Excerpts from a dataset
<<<<

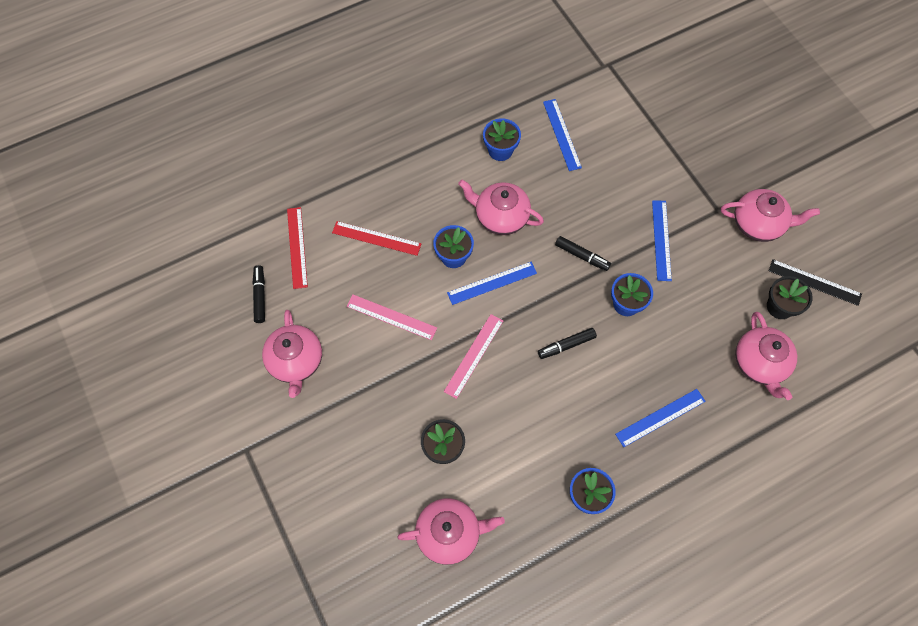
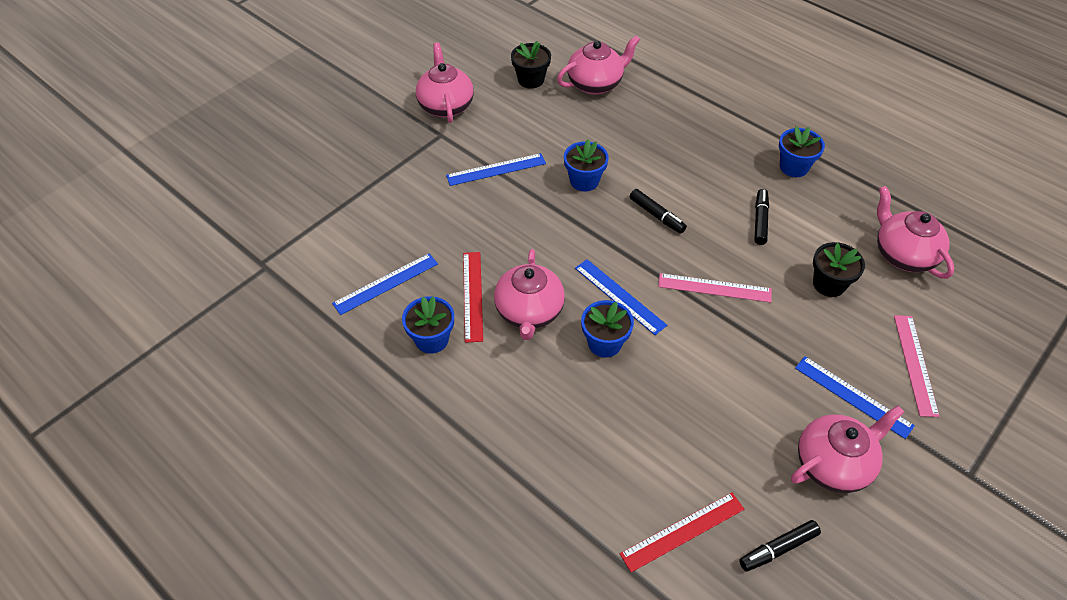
camera: 110 degrees left, 15 degrees down
red ruler [332,221,421,256] -> red ruler moved to [463,252,483,343]
pink ruler [346,294,437,340] -> pink ruler moved to [894,315,940,417]
black marker [555,236,611,271] -> black marker moved to [754,189,769,245]
blue ruler [615,389,706,447] -> blue ruler moved to [795,356,915,439]
black ruler [769,259,862,306] -> none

>>>>

» What you will do:
Word for word, retype all of the data above, but include no pictures.

» Answer space:
camera: 110 degrees left, 15 degrees down
red ruler [332,221,421,256] -> red ruler moved to [463,252,483,343]
pink ruler [346,294,437,340] -> pink ruler moved to [894,315,940,417]
black marker [555,236,611,271] -> black marker moved to [754,189,769,245]
blue ruler [615,389,706,447] -> blue ruler moved to [795,356,915,439]
black ruler [769,259,862,306] -> none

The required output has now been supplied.